- To do -
Retype every line of the entries below word for word, leaving out the pictures.

Entries for finding text and elements:
------------------------------

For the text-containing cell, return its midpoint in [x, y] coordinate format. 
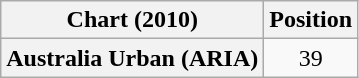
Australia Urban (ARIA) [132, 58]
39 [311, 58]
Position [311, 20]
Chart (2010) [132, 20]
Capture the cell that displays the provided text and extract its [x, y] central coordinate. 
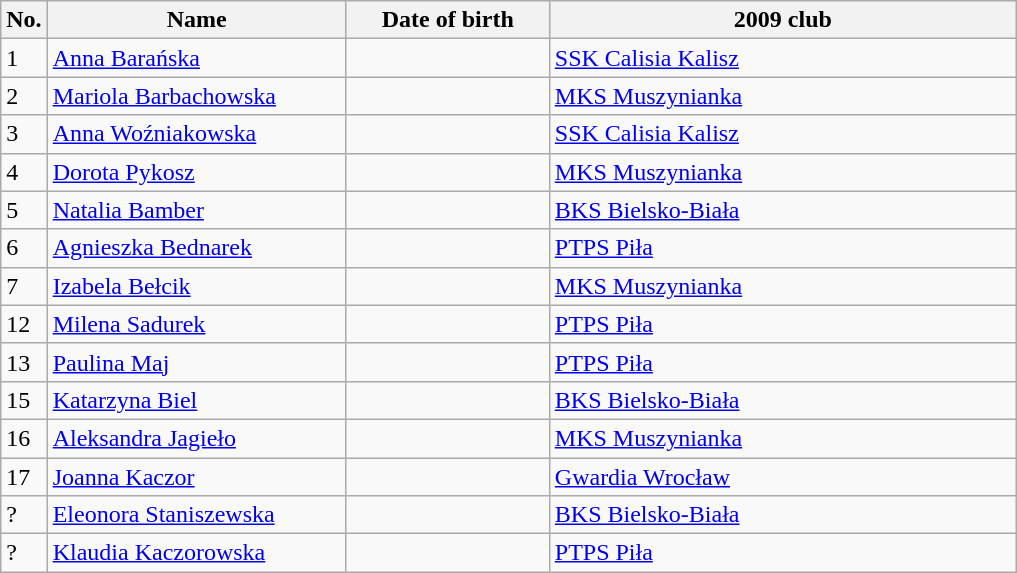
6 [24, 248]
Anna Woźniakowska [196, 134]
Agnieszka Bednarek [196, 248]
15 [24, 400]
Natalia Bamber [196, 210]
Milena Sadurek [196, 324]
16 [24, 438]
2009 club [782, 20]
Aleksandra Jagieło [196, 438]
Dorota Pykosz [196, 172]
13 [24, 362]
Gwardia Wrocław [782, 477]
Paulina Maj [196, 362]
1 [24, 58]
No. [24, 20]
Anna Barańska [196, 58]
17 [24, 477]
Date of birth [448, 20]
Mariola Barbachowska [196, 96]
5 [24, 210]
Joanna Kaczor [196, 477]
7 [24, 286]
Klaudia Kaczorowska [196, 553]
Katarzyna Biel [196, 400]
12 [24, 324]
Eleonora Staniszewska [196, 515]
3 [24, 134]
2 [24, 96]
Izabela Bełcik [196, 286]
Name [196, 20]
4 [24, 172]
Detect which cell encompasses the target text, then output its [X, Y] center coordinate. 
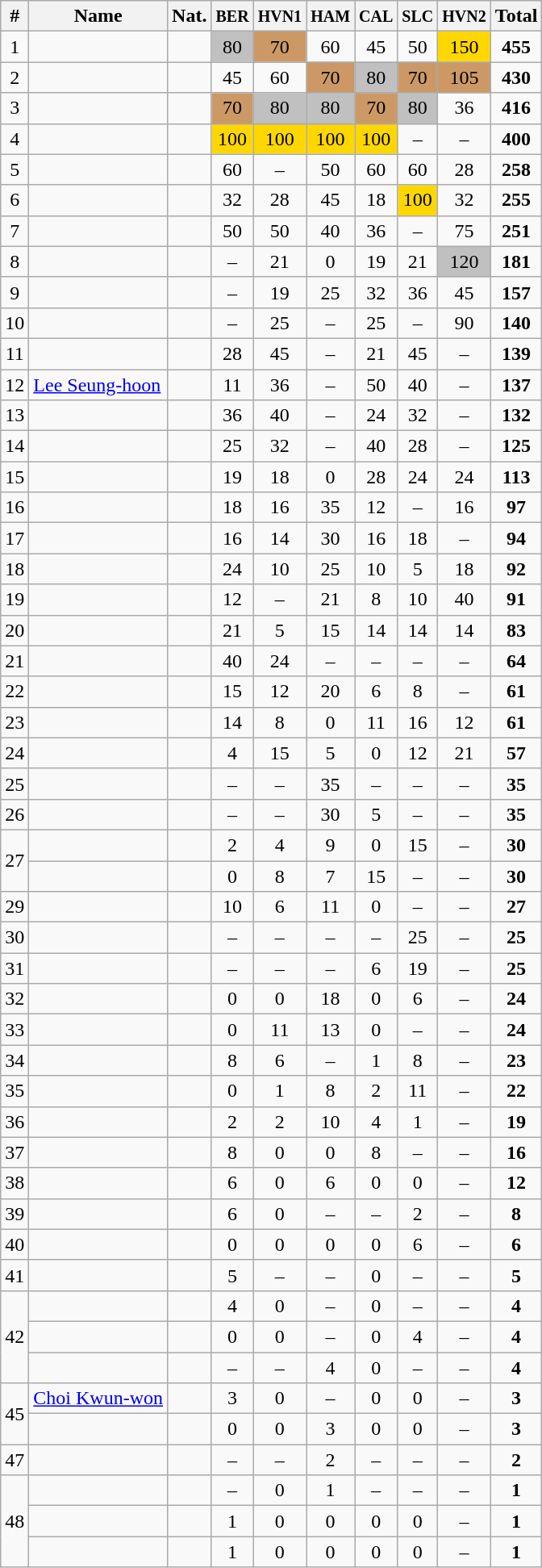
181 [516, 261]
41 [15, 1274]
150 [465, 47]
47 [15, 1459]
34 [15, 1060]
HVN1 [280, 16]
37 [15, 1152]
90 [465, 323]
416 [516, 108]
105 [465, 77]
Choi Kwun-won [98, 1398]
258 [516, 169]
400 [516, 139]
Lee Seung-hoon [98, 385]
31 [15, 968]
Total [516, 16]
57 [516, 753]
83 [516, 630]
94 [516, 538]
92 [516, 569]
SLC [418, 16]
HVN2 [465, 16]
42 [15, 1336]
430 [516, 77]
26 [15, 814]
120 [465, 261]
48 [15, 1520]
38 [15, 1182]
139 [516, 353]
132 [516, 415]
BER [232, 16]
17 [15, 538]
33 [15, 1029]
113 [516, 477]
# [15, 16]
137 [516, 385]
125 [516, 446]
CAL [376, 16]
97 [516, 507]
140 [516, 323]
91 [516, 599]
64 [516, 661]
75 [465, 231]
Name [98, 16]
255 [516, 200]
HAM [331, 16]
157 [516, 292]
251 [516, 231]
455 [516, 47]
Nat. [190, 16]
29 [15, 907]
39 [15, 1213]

------------------------------

- Output of the exercise -
For the text-containing cell, return its midpoint in [x, y] coordinate format. 
Australia Urban (ARIA) [132, 58]
39 [311, 58]
Position [311, 20]
Chart (2010) [132, 20]
Capture the cell that displays the provided text and extract its [x, y] central coordinate. 
6 [24, 248]
Anna Woźniakowska [196, 134]
Agnieszka Bednarek [196, 248]
15 [24, 400]
Natalia Bamber [196, 210]
Milena Sadurek [196, 324]
16 [24, 438]
2009 club [782, 20]
Aleksandra Jagieło [196, 438]
Dorota Pykosz [196, 172]
13 [24, 362]
Gwardia Wrocław [782, 477]
Paulina Maj [196, 362]
1 [24, 58]
No. [24, 20]
Anna Barańska [196, 58]
17 [24, 477]
Date of birth [448, 20]
Mariola Barbachowska [196, 96]
5 [24, 210]
Joanna Kaczor [196, 477]
7 [24, 286]
Klaudia Kaczorowska [196, 553]
Katarzyna Biel [196, 400]
12 [24, 324]
Eleonora Staniszewska [196, 515]
3 [24, 134]
2 [24, 96]
Izabela Bełcik [196, 286]
Name [196, 20]
4 [24, 172]
Detect which cell encompasses the target text, then output its [X, Y] center coordinate. 
181 [516, 261]
41 [15, 1274]
150 [465, 47]
47 [15, 1459]
34 [15, 1060]
HVN1 [280, 16]
37 [15, 1152]
90 [465, 323]
416 [516, 108]
105 [465, 77]
Choi Kwun-won [98, 1398]
258 [516, 169]
400 [516, 139]
Lee Seung-hoon [98, 385]
31 [15, 968]
Total [516, 16]
57 [516, 753]
83 [516, 630]
94 [516, 538]
92 [516, 569]
SLC [418, 16]
HVN2 [465, 16]
42 [15, 1336]
430 [516, 77]
26 [15, 814]
120 [465, 261]
48 [15, 1520]
38 [15, 1182]
139 [516, 353]
132 [516, 415]
BER [232, 16]
17 [15, 538]
33 [15, 1029]
113 [516, 477]
# [15, 16]
137 [516, 385]
125 [516, 446]
CAL [376, 16]
97 [516, 507]
140 [516, 323]
91 [516, 599]
64 [516, 661]
75 [465, 231]
Name [98, 16]
255 [516, 200]
HAM [331, 16]
157 [516, 292]
251 [516, 231]
455 [516, 47]
Nat. [190, 16]
29 [15, 907]
39 [15, 1213]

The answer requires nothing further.